DESCRIPTION OF THE TASK —
Print the records below exactly, from the line containing "none -> white brick E10 level 1" down to the line containing "white brick D7:D10", both lines included, and omit every picture.

(Saved data entries)
______

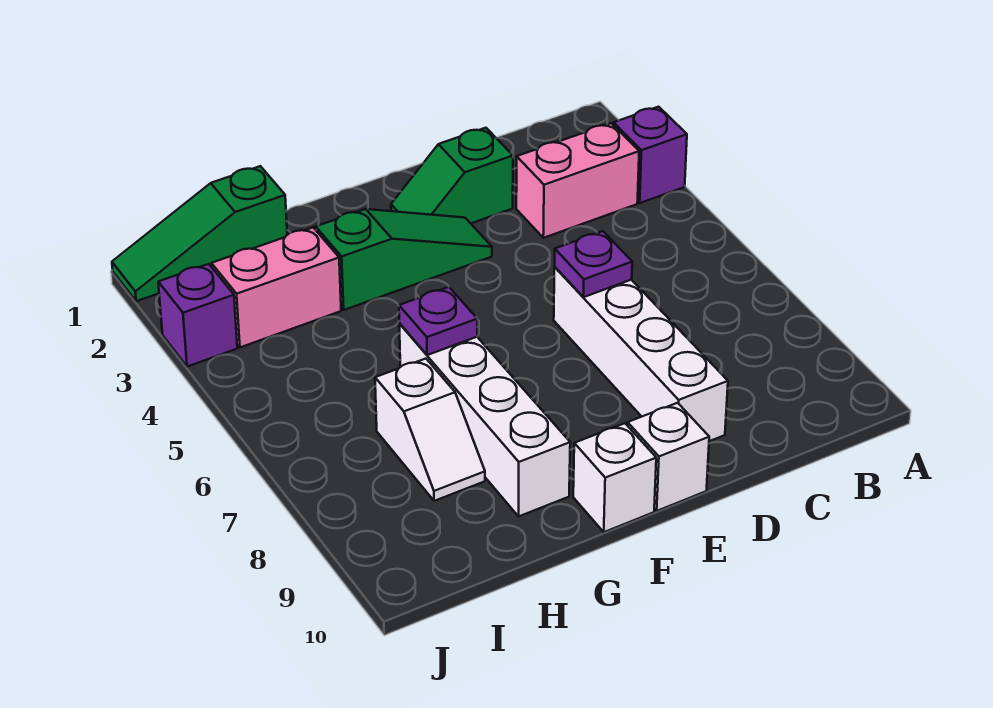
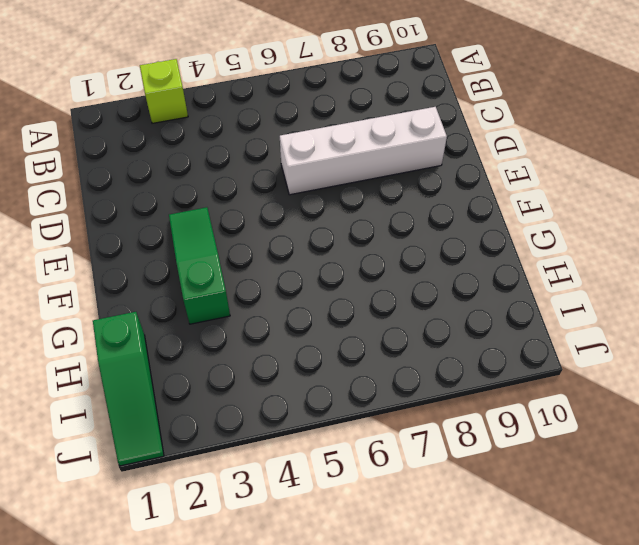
lime brick A3 level 1 -> purple brick A3 level 1
none -> pink brick B3:C3 level 1
none -> green slope D2:E2 level 1 top D
none -> white brick E10 level 1

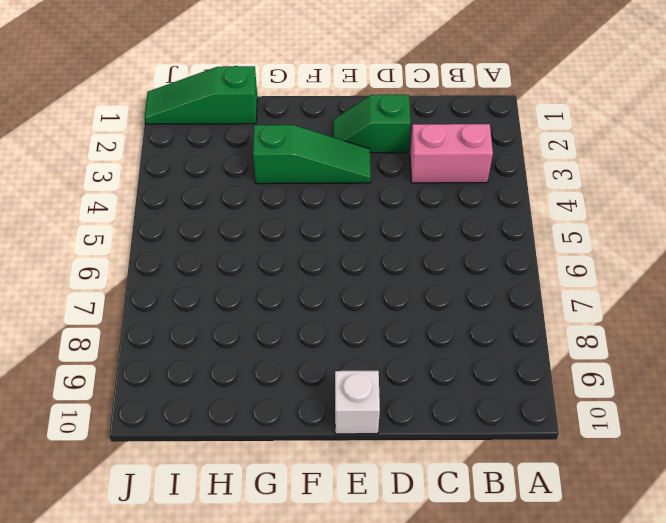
none -> purple brick A3 level 1
none -> white brick D6:D9 level 1
none -> white brick F10 level 1

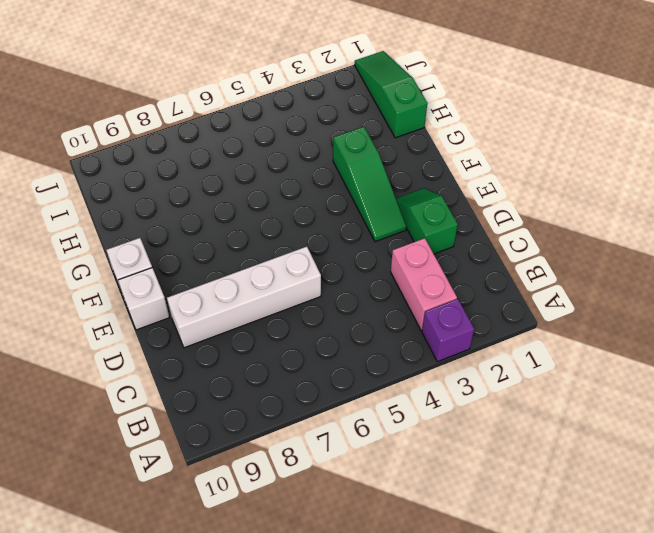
none -> white brick G6:G9 level 1
none -> pink brick H3:I3 level 1
none -> white slope H7:H8 level 1 top 7

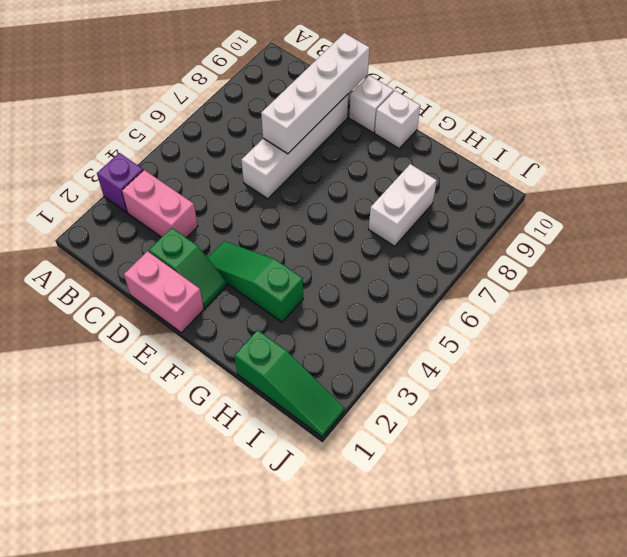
pink brick D1:E1 level 1 -> pink brick H3:I3 level 1
white brick D7:D10 level 2 -> white brick G6:G9 level 1
white brick H7:H8 level 1 -> white slope H7:H8 level 1 top 7
none -> purple brick J3 level 1
none -> purple plate D6 level 2
none -> purple plate G6 level 2

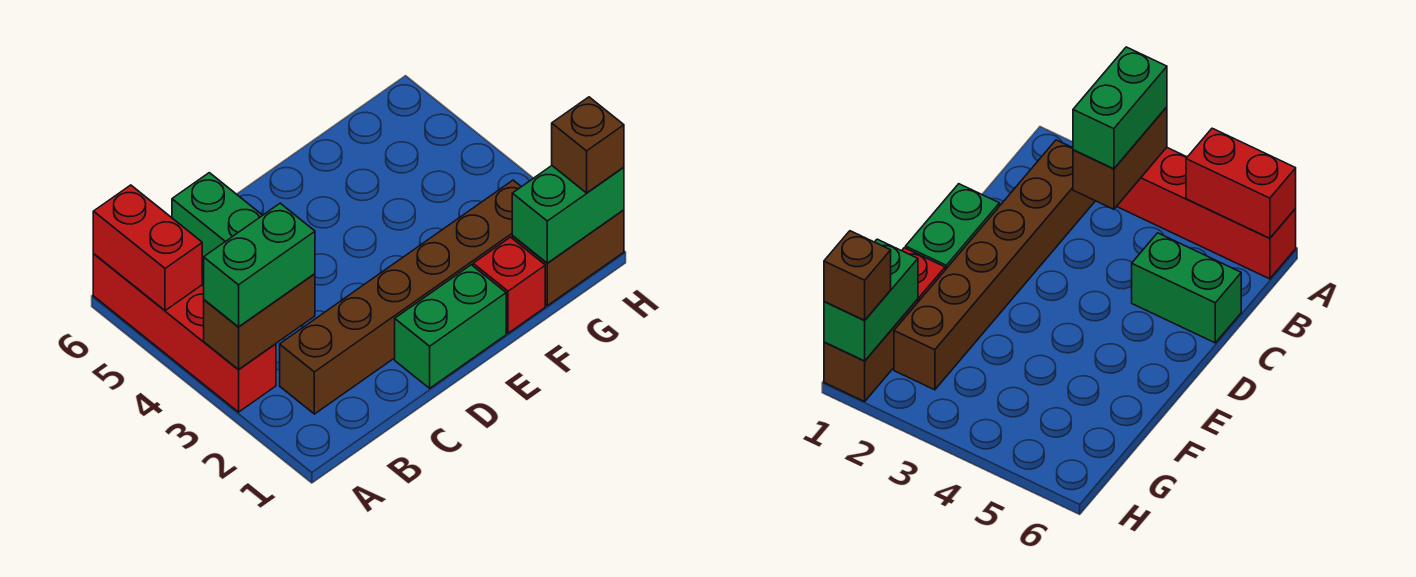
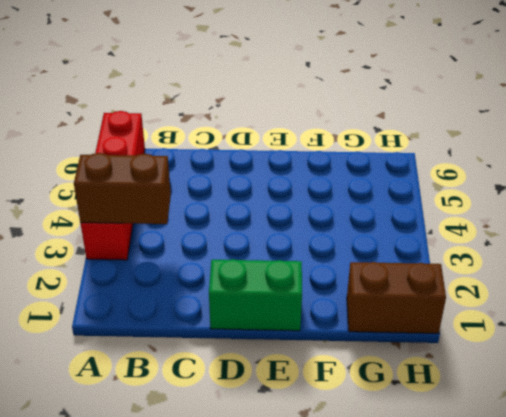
none -> brown brick B2:G2 level 1
none -> green brick C5:C6 level 1

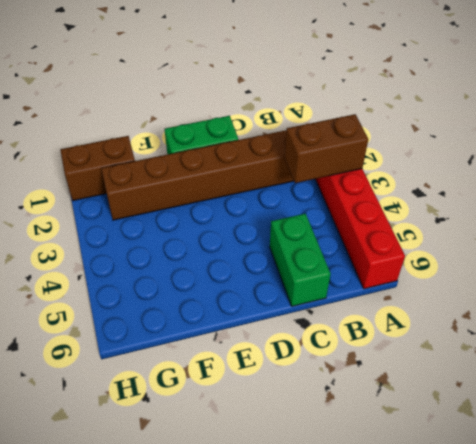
none -> red brick F1 level 1
none -> red brick A5:A6 level 2

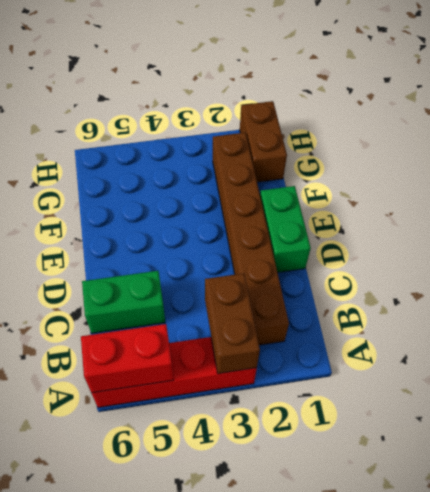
none -> red brick F1 level 1
none -> green brick G1:H1 level 2

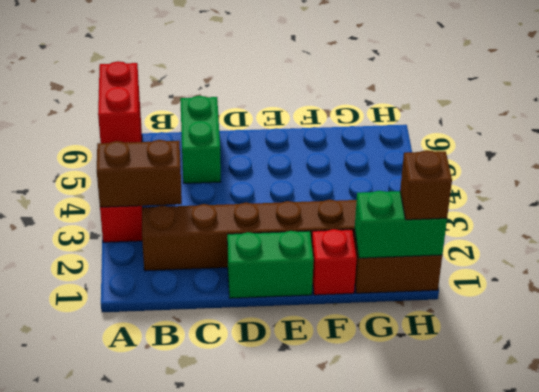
none -> green brick A3:B3 level 3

______

SOLUTION TO THIS TASK —
none -> white brick E10 level 1

none -> purple brick A3 level 1
none -> white brick D6:D9 level 1
none -> white brick F10 level 1

none -> white brick G6:G9 level 1
none -> pink brick H3:I3 level 1
none -> white slope H7:H8 level 1 top 7

pink brick D1:E1 level 1 -> pink brick H3:I3 level 1
white brick D7:D10 level 2 -> white brick G6:G9 level 1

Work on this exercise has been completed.